(Data listing begins)

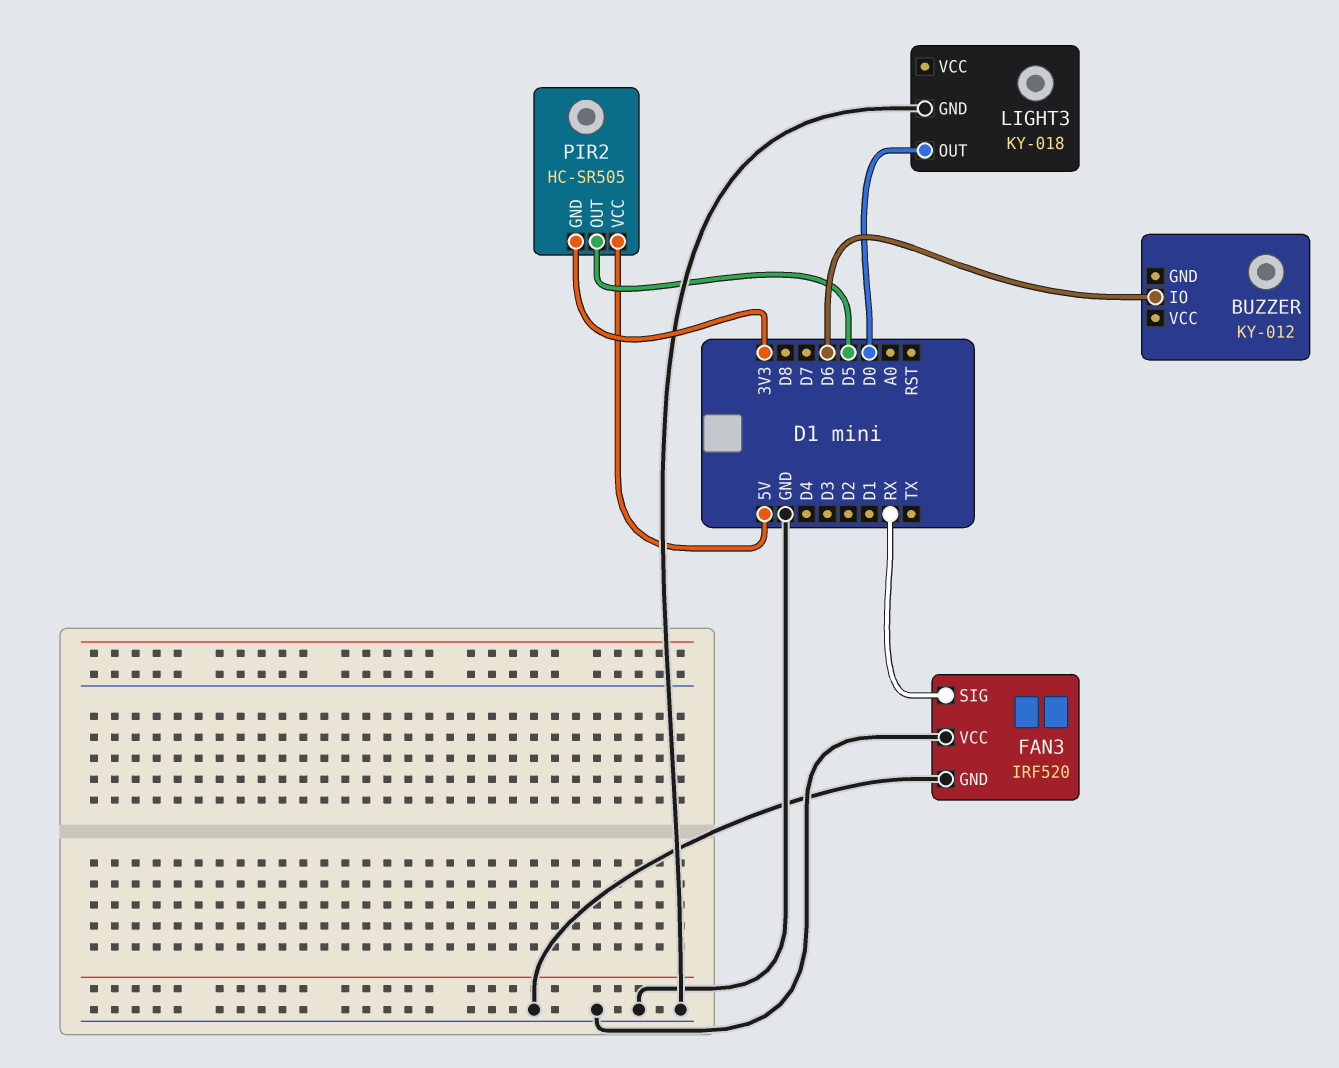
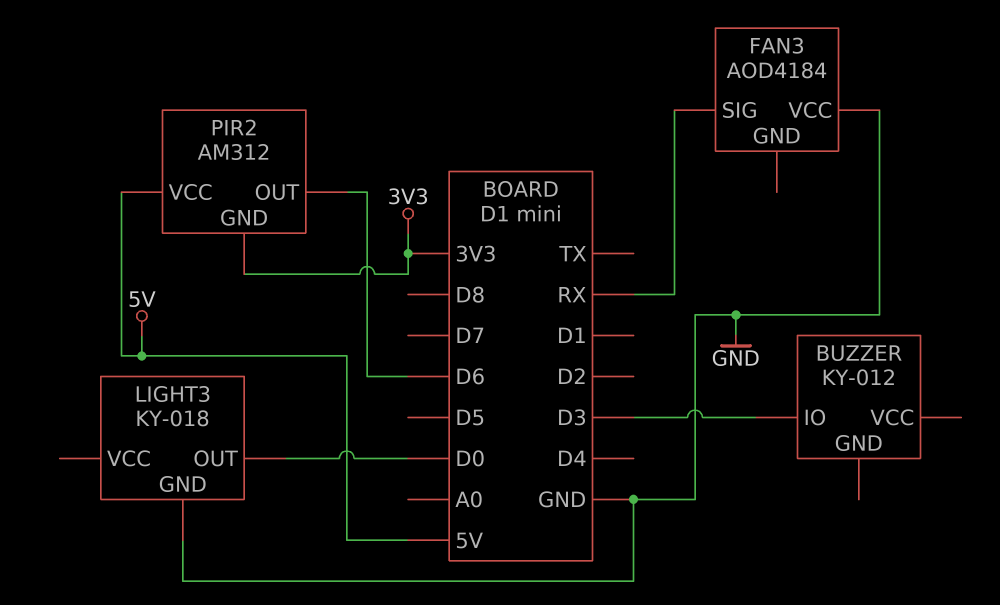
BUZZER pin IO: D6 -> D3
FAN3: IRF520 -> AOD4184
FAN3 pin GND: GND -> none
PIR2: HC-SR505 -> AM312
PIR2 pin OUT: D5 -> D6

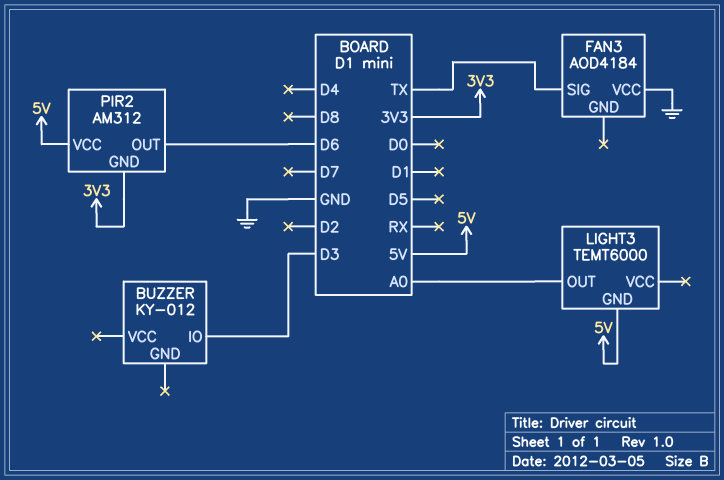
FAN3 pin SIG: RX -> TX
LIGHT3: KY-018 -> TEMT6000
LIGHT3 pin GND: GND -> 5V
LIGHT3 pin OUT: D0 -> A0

(Data listing ends)

The records above should be returned exactly; no image belongs in the copy.

Expected output:
BUZZER pin IO: D6 -> D3
FAN3: IRF520 -> AOD4184
FAN3 pin GND: GND -> none
PIR2: HC-SR505 -> AM312
PIR2 pin OUT: D5 -> D6

FAN3 pin SIG: RX -> TX
LIGHT3: KY-018 -> TEMT6000
LIGHT3 pin GND: GND -> 5V
LIGHT3 pin OUT: D0 -> A0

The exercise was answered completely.